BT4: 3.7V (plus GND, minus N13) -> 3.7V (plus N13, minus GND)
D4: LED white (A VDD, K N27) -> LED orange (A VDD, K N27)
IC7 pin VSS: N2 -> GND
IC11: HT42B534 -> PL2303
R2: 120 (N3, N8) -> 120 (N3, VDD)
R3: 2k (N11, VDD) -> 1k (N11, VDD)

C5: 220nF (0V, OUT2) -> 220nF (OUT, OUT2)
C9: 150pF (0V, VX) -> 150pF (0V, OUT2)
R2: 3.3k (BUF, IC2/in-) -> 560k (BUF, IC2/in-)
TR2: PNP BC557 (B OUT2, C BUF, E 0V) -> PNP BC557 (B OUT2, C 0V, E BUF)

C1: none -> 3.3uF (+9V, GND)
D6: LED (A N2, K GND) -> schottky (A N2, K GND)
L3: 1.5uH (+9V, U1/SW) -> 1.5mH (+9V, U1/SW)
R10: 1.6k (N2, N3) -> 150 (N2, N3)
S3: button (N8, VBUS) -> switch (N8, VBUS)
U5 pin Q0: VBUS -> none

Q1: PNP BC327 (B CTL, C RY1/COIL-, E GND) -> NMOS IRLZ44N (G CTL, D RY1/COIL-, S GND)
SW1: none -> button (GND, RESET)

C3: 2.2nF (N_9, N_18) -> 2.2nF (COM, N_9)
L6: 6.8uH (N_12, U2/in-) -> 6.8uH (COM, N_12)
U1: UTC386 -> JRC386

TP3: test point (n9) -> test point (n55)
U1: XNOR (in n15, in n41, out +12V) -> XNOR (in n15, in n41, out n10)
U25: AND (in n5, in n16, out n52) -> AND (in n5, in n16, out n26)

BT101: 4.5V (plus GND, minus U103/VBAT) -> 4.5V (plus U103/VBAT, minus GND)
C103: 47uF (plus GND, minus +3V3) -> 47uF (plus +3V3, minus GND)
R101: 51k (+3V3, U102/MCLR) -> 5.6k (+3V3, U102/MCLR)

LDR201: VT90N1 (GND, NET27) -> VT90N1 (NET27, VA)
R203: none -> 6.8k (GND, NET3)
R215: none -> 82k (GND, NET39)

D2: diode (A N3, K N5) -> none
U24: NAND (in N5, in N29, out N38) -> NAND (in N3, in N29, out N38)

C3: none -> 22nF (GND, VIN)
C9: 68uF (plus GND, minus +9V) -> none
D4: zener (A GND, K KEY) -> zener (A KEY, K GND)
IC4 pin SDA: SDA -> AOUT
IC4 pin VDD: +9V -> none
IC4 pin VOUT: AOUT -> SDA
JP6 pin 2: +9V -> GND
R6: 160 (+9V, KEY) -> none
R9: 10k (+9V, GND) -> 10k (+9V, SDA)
-=-=-=-=-
### Work item
In the data above, how many lines include the word "VBUS"? Answer with the number only.

### Response to this exercise
2